▶ [Task statement]: Print the lines below from the line with "cyan brick A6" to the line with "green plate H4:I4" exactly, keeping both ends, and print no pictures.

▶ [Supplied records]:
▬▬▬▬▬▬▬▬▬▬
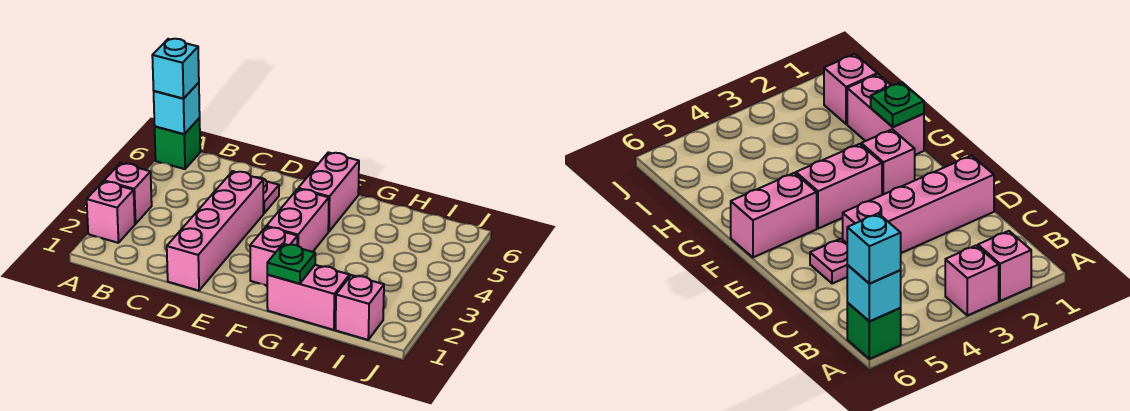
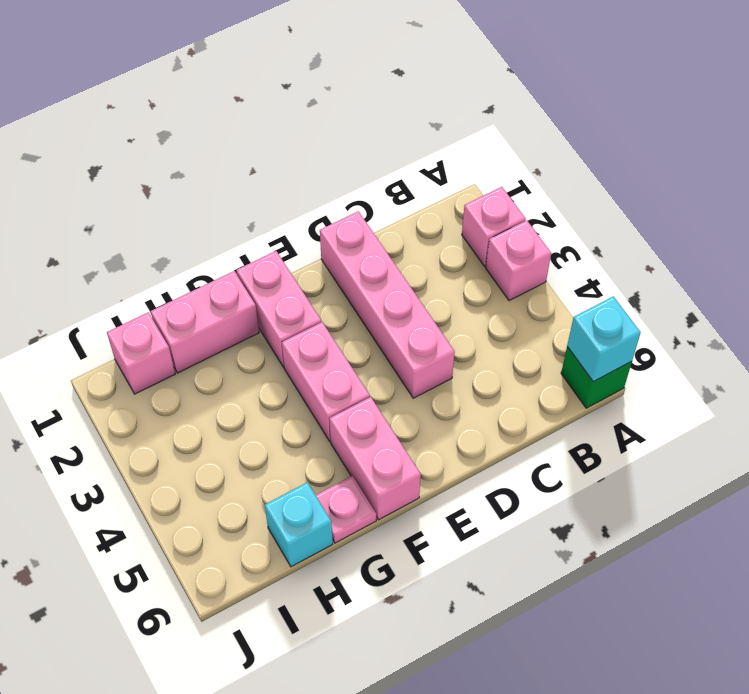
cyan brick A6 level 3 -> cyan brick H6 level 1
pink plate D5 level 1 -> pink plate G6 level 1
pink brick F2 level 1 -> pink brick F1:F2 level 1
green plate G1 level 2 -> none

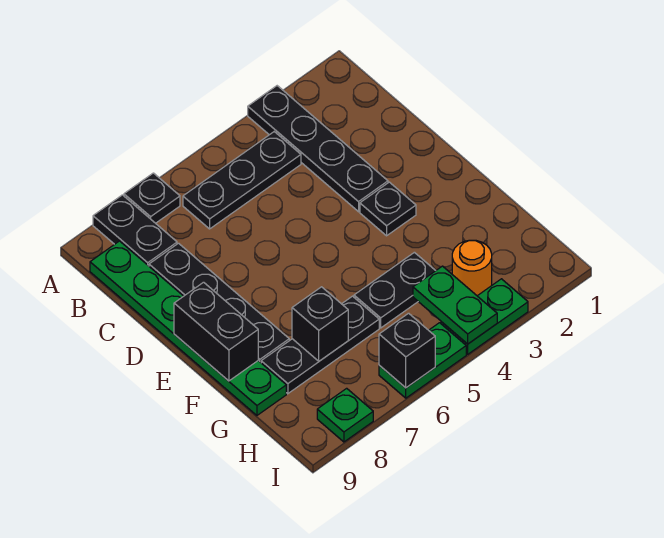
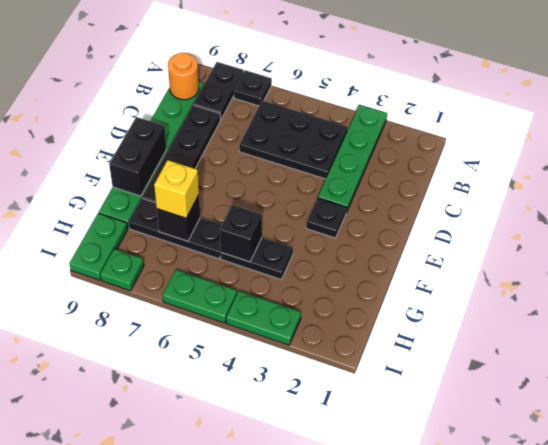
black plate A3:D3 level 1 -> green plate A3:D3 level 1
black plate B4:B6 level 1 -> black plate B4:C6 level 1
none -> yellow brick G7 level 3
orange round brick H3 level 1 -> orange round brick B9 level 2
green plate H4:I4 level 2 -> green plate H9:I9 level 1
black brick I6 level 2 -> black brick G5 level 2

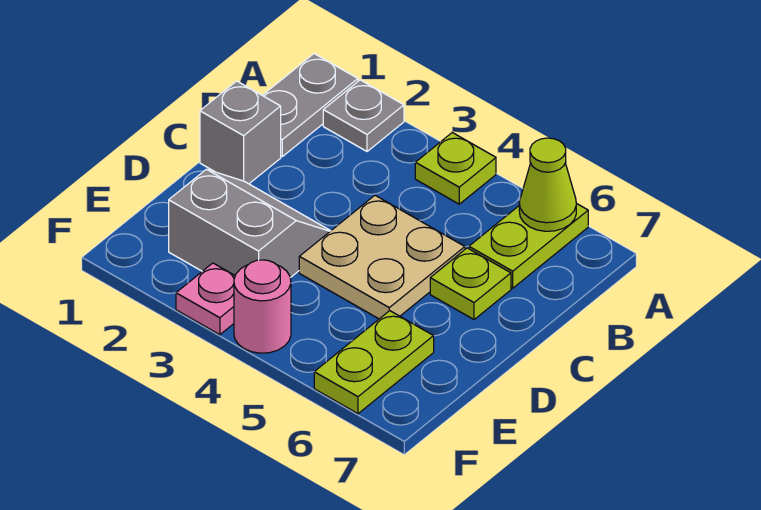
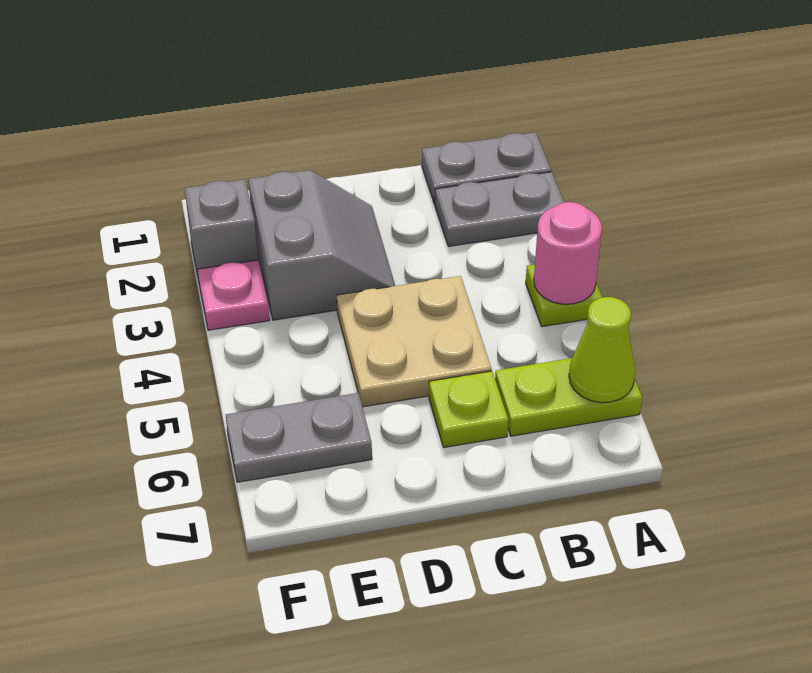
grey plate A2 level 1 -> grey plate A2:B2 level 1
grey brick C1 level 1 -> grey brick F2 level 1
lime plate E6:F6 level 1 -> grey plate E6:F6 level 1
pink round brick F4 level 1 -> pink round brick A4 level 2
▬▬▬▬▬▬▬▬▬▬
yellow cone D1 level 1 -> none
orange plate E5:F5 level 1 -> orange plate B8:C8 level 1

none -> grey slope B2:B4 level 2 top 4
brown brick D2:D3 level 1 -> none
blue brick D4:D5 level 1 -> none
▬▬▬▬▬▬▬▬▬▬
▶ [Exercise solution]:
cyan brick A6 level 3 -> cyan brick H6 level 1
pink plate D5 level 1 -> pink plate G6 level 1
pink brick F2 level 1 -> pink brick F1:F2 level 1
green plate G1 level 2 -> none

black plate A3:D3 level 1 -> green plate A3:D3 level 1
black plate B4:B6 level 1 -> black plate B4:C6 level 1
none -> yellow brick G7 level 3
orange round brick H3 level 1 -> orange round brick B9 level 2
green plate H4:I4 level 2 -> green plate H9:I9 level 1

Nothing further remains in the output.